What lines below contain the word "turned"? Please pull each one out.

..........

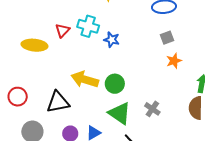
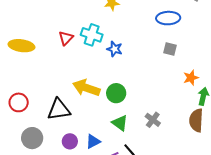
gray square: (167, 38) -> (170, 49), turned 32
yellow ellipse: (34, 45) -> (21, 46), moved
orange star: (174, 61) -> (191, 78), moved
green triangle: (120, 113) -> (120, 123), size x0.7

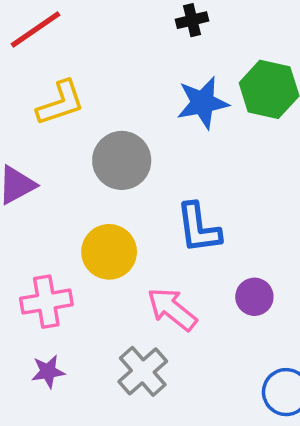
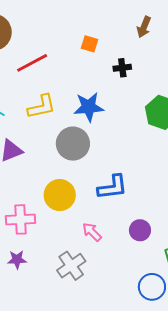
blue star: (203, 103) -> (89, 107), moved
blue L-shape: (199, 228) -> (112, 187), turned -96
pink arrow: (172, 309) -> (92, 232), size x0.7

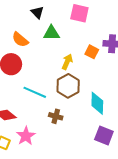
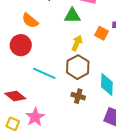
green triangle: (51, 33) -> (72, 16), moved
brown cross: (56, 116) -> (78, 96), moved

..........

» Task answer:
gray square: (167, 38) -> (170, 49), turned 32
blue L-shape: (199, 228) -> (112, 187), turned -96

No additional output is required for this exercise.